◆ **WORK INSTRUCTION**
All of the listing should be returned as written, apart from any picture in it.

◆ **RAW DATA**
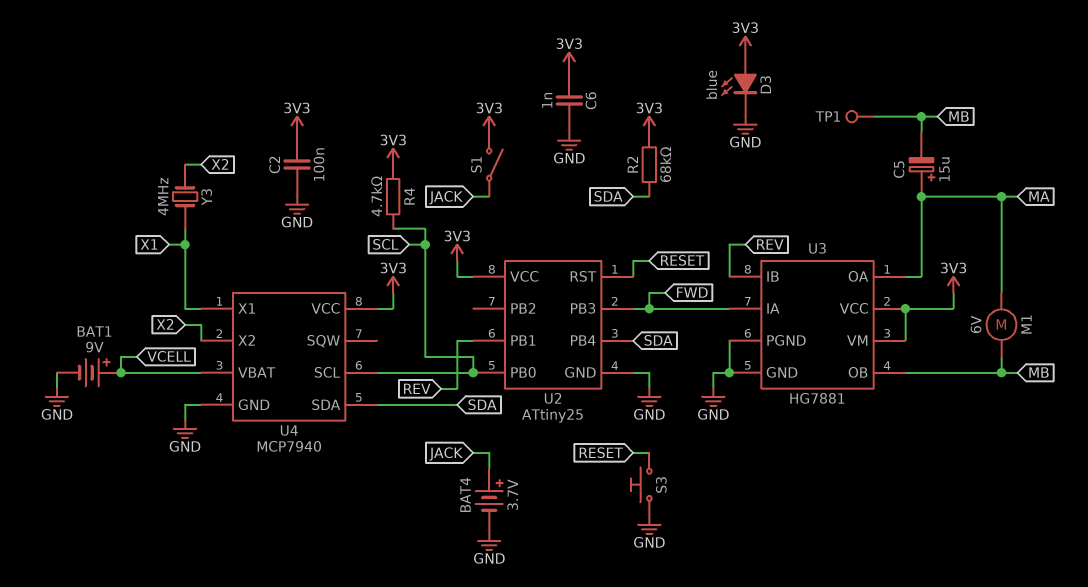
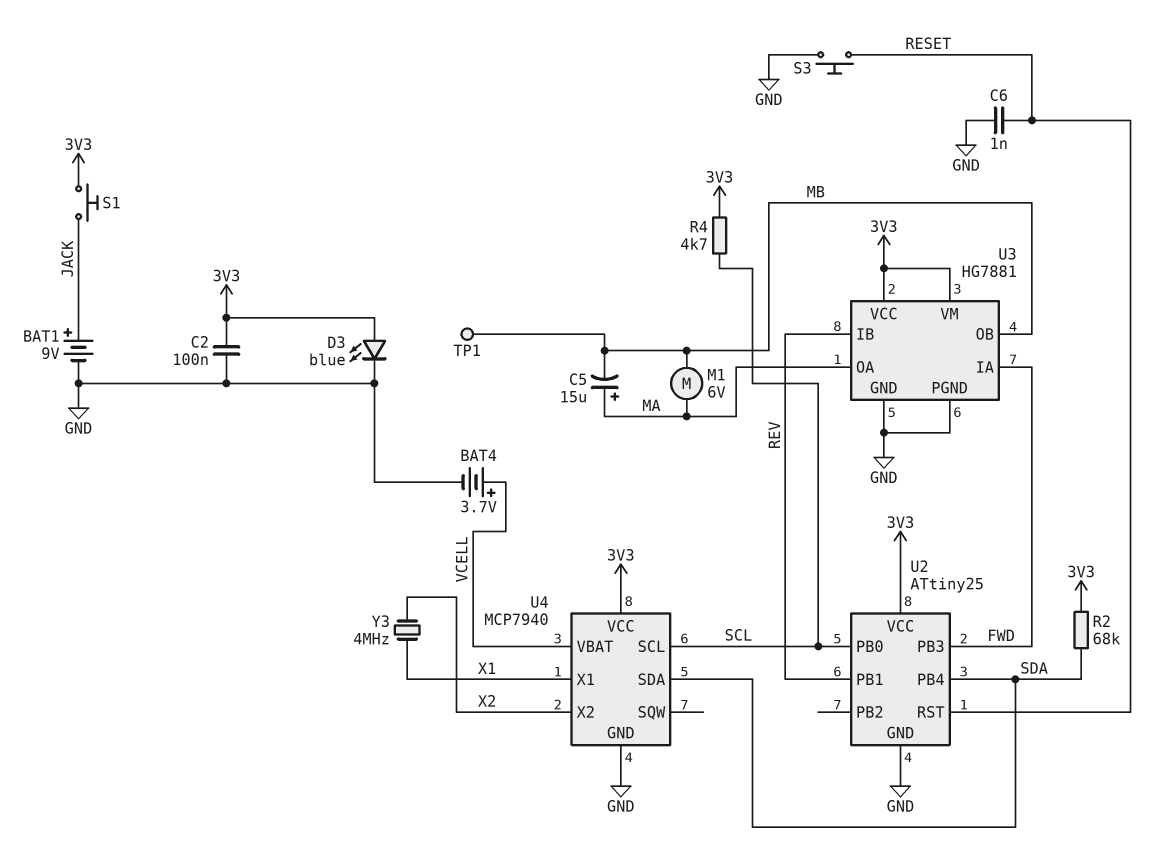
BAT1: 9V (plus VCELL, minus GND) -> 9V (plus JACK, minus GND)
BAT4: 3.7V (plus JACK, minus GND) -> 3.7V (plus VCELL, minus GND)
C6: 1nF (3V3, GND) -> 1nF (GND, RESET)
S1: switch (3V3, JACK) -> button (3V3, JACK)

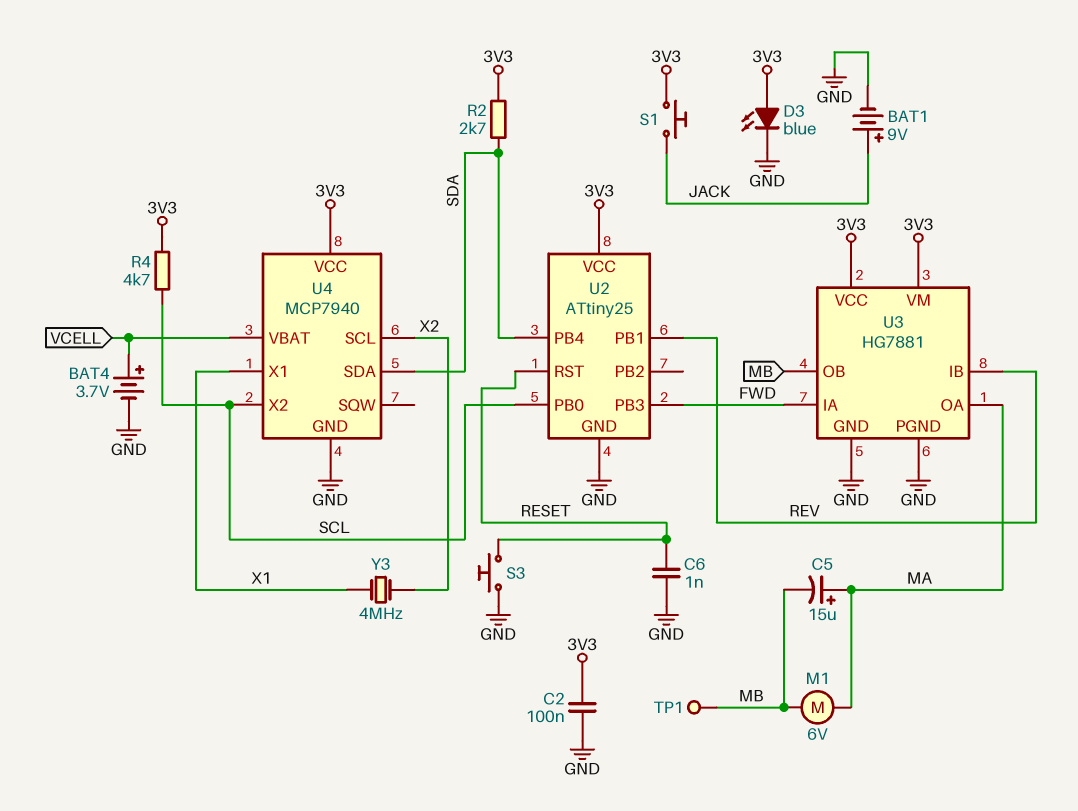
R2: 68k (3V3, SDA) -> 2.7k (3V3, SDA)
U4 pin SCL: SCL -> X2
U4 pin X2: X2 -> SCL

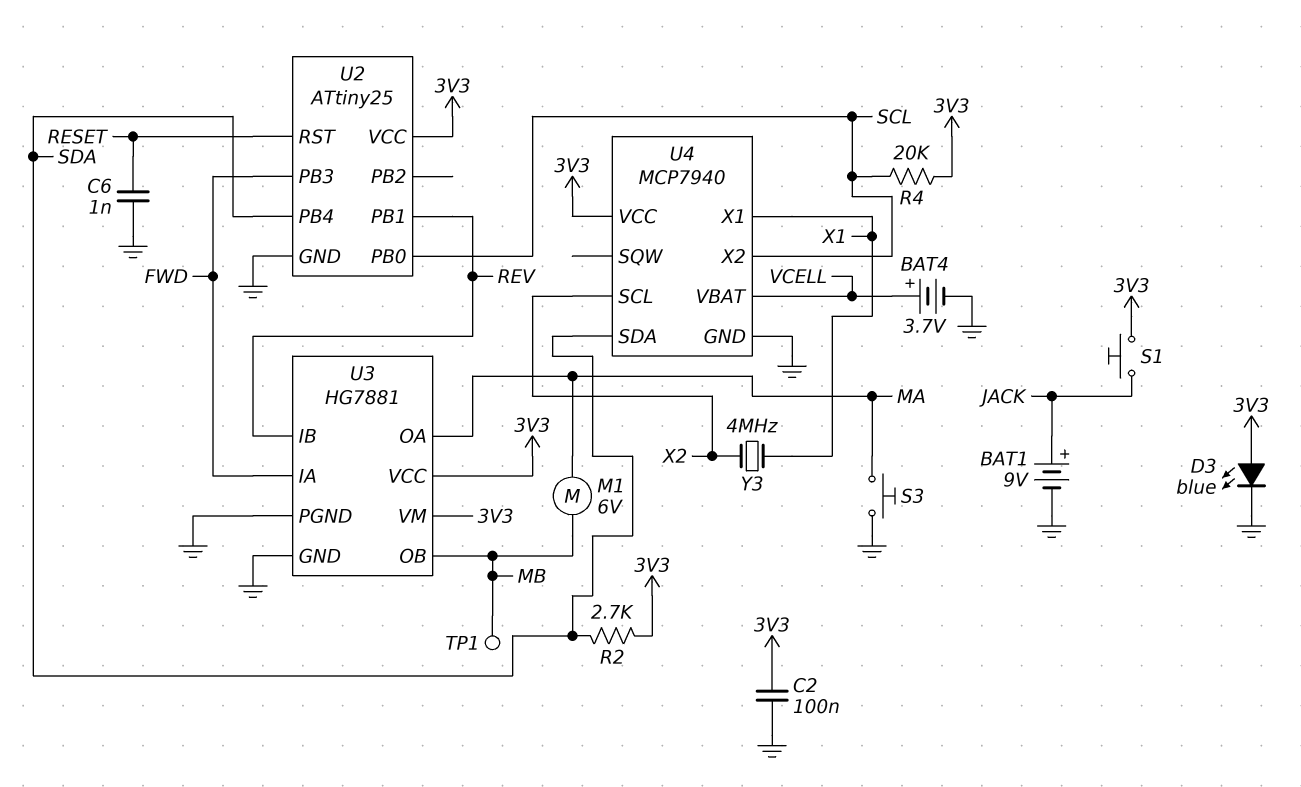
C5: 15uF (plus MA, minus MB) -> none
R4: 4.7k (3V3, SCL) -> 20k (3V3, SCL)
S3: button (GND, RESET) -> button (GND, MA)

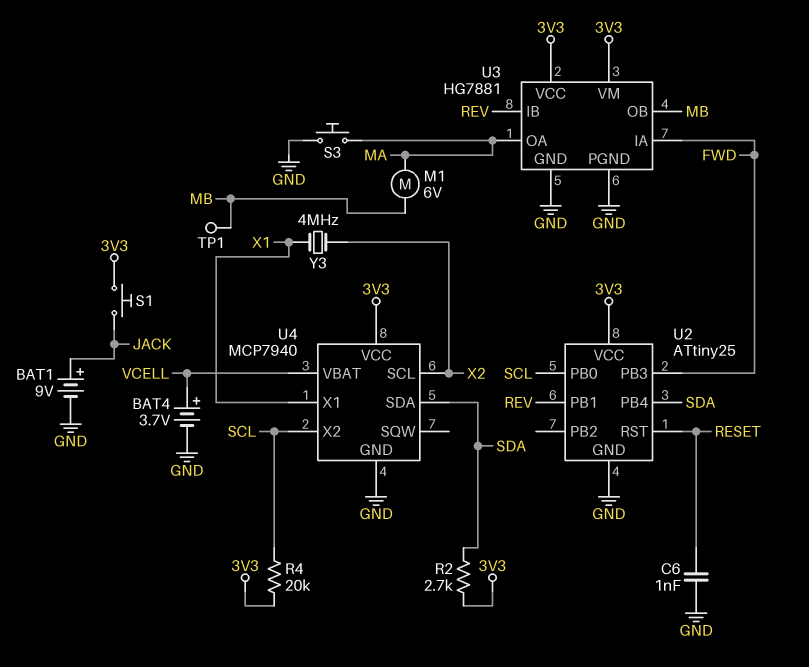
C2: 100nF (3V3, GND) -> none
D3: LED blue (A 3V3, K GND) -> none

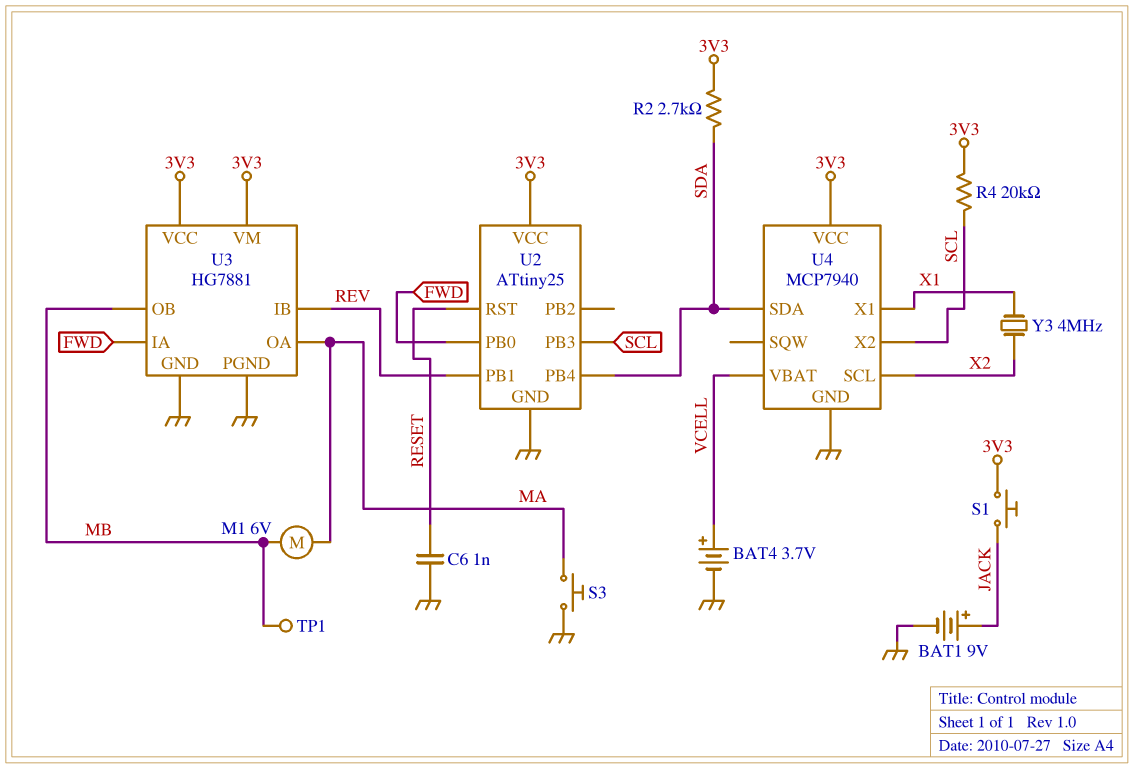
U2 pin PB0: SCL -> FWD
U2 pin PB3: FWD -> SCL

◆ **REPLY**
BAT1: 9V (plus VCELL, minus GND) -> 9V (plus JACK, minus GND)
BAT4: 3.7V (plus JACK, minus GND) -> 3.7V (plus VCELL, minus GND)
C6: 1nF (3V3, GND) -> 1nF (GND, RESET)
S1: switch (3V3, JACK) -> button (3V3, JACK)

R2: 68k (3V3, SDA) -> 2.7k (3V3, SDA)
U4 pin SCL: SCL -> X2
U4 pin X2: X2 -> SCL

C5: 15uF (plus MA, minus MB) -> none
R4: 4.7k (3V3, SCL) -> 20k (3V3, SCL)
S3: button (GND, RESET) -> button (GND, MA)

C2: 100nF (3V3, GND) -> none
D3: LED blue (A 3V3, K GND) -> none

U2 pin PB0: SCL -> FWD
U2 pin PB3: FWD -> SCL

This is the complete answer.